What you are asked to do: What are the lines of the listing below, word for word, from the first down to the one that contains "none -> pink brick E5 level 1"?

= = = = = = =

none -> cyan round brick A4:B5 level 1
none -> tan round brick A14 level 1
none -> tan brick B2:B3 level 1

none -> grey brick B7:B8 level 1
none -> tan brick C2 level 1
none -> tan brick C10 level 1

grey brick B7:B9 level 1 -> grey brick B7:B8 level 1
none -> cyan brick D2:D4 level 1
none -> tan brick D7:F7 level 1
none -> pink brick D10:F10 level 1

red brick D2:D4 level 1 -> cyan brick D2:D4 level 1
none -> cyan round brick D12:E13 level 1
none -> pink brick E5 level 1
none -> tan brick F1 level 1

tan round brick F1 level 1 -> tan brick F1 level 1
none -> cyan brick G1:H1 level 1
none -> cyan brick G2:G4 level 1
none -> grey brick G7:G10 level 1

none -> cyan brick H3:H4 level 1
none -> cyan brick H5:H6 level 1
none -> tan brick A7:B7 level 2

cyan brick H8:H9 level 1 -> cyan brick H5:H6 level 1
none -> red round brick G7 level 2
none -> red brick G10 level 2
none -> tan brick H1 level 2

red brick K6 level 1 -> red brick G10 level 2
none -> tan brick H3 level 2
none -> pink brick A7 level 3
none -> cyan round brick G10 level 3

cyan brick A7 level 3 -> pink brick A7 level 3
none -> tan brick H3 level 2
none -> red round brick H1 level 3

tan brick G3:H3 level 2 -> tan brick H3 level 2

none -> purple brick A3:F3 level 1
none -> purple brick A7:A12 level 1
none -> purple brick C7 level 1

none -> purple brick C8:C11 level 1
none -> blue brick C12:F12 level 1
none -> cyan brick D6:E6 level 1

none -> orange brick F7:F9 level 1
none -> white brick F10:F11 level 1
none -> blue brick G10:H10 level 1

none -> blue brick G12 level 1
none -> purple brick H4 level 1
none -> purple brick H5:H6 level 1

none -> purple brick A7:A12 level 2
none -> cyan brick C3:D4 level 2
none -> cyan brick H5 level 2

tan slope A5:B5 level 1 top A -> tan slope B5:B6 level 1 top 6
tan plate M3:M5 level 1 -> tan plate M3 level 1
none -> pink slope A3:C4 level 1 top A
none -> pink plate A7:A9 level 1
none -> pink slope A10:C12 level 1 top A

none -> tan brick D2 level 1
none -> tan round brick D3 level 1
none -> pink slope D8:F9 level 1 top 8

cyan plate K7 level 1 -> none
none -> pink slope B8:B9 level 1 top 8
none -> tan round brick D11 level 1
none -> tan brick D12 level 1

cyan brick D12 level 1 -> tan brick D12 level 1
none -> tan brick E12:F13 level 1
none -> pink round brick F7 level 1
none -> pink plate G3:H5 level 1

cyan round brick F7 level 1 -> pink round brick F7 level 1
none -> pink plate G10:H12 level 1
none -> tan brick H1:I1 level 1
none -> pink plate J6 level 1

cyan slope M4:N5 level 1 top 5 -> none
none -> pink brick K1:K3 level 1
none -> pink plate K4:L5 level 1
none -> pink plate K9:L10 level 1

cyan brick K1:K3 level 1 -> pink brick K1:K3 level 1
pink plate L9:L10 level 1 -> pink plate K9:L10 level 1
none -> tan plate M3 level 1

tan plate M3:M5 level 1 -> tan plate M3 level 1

= = = = = = =

Answer to the exercise:
none -> cyan round brick A4:B5 level 1
none -> tan round brick A14 level 1
none -> tan brick B2:B3 level 1

none -> grey brick B7:B8 level 1
none -> tan brick C2 level 1
none -> tan brick C10 level 1

grey brick B7:B9 level 1 -> grey brick B7:B8 level 1
none -> cyan brick D2:D4 level 1
none -> tan brick D7:F7 level 1
none -> pink brick D10:F10 level 1

red brick D2:D4 level 1 -> cyan brick D2:D4 level 1
none -> cyan round brick D12:E13 level 1
none -> pink brick E5 level 1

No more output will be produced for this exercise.